━━━ Task inputs ━━━
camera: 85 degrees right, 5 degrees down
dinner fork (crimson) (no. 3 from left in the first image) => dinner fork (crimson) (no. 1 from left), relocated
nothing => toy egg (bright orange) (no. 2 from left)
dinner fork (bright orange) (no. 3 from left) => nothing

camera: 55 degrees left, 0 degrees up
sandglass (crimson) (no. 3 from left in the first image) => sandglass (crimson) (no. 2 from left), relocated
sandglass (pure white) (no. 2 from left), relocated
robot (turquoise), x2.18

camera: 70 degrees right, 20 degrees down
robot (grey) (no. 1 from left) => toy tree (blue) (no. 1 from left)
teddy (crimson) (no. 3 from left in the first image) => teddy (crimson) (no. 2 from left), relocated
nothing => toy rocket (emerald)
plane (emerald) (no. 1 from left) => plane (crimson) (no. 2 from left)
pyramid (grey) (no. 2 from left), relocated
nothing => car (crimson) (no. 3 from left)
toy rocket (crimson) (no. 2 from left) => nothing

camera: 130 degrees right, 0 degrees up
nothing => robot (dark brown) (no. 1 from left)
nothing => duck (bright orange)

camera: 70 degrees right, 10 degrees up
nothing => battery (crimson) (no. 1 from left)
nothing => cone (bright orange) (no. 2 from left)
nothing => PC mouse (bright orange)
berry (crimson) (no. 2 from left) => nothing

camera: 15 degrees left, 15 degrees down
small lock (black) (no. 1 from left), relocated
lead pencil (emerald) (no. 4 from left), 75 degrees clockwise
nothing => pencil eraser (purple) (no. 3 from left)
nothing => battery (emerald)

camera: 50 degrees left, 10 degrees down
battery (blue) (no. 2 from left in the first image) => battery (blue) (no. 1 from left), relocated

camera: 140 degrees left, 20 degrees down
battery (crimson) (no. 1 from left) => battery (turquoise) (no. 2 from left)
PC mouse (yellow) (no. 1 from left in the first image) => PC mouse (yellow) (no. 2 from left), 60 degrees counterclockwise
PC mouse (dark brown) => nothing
━━━
§ Exercise instructions: In the listing above, find the line containing "dinner fork (crimson) (no. 3" and the line containing "nothing => toy egg", then quote both, plus every line between them, exactly as written.

§ Solution to the problem:
dinner fork (crimson) (no. 3 from left in the first image) => dinner fork (crimson) (no. 1 from left), relocated
nothing => toy egg (bright orange) (no. 2 from left)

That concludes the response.